* Source records
· · · · · · ·

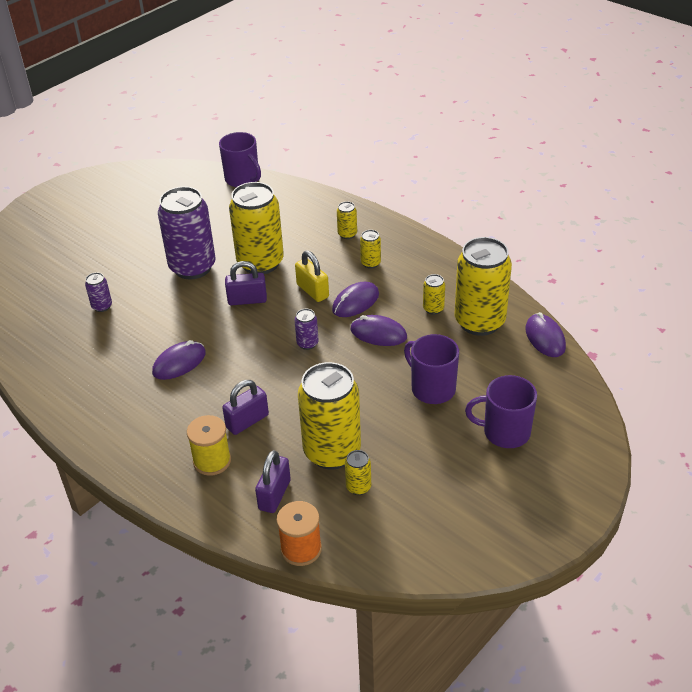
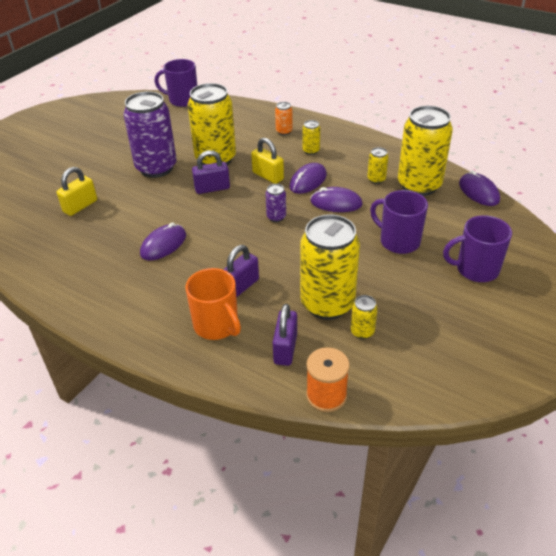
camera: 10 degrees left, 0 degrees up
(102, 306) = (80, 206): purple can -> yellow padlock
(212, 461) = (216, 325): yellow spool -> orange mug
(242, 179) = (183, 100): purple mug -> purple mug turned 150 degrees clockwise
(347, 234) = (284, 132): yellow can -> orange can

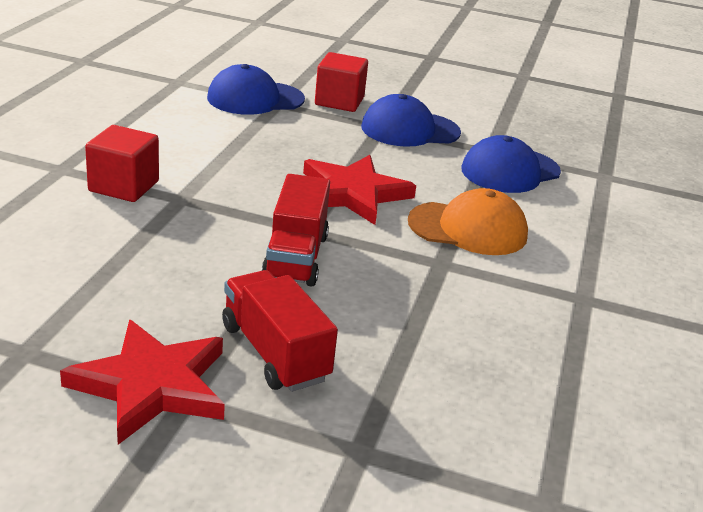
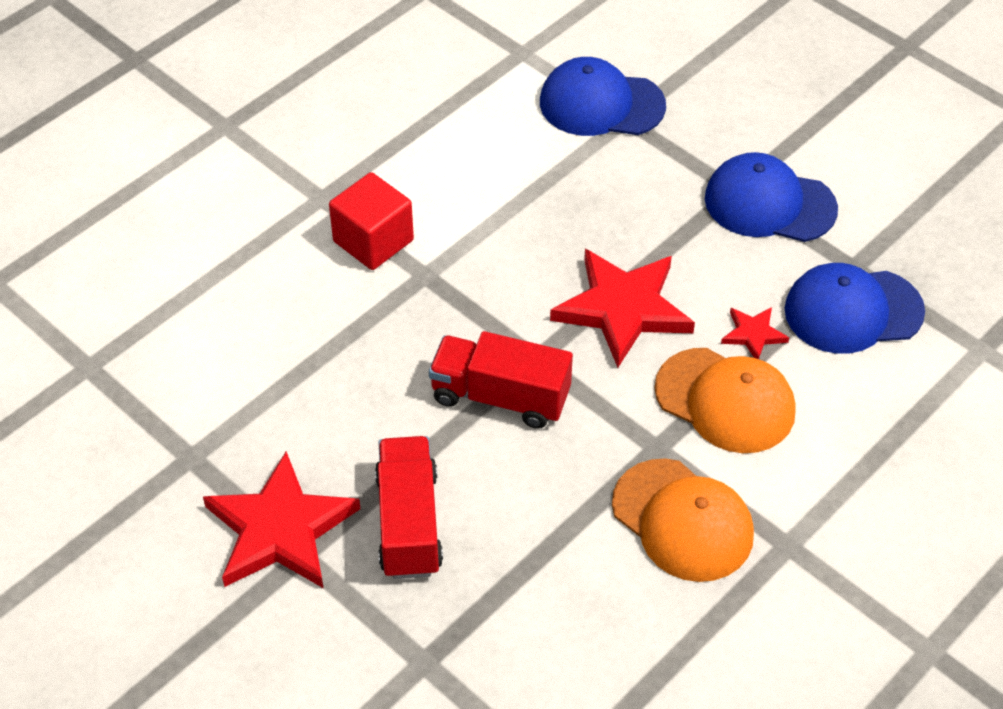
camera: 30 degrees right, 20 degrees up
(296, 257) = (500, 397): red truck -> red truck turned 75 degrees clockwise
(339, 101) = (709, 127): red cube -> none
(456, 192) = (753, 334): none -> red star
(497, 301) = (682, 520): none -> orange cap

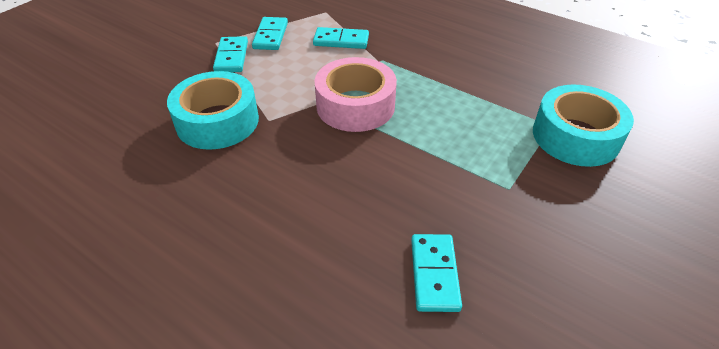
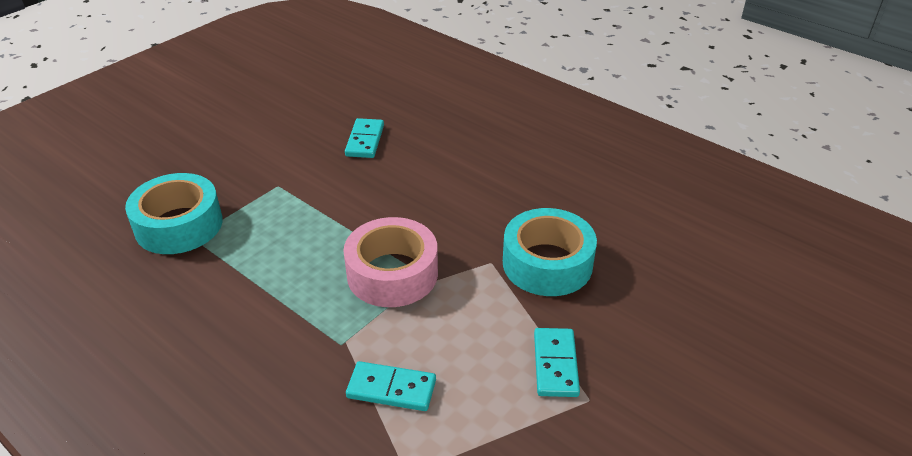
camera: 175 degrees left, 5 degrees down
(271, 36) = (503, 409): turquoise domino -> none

· · · · · · ·

Each record is to be copied word for word, with no images carried over.

* Your response
camera: 10 degrees left, 0 degrees up
(102, 306) = (80, 206): purple can -> yellow padlock
(212, 461) = (216, 325): yellow spool -> orange mug
(242, 179) = (183, 100): purple mug -> purple mug turned 150 degrees clockwise
(347, 234) = (284, 132): yellow can -> orange can

camera: 30 degrees right, 20 degrees up
(296, 257) = (500, 397): red truck -> red truck turned 75 degrees clockwise
(339, 101) = (709, 127): red cube -> none
(456, 192) = (753, 334): none -> red star
(497, 301) = (682, 520): none -> orange cap

camera: 175 degrees left, 5 degrees down
(271, 36) = (503, 409): turquoise domino -> none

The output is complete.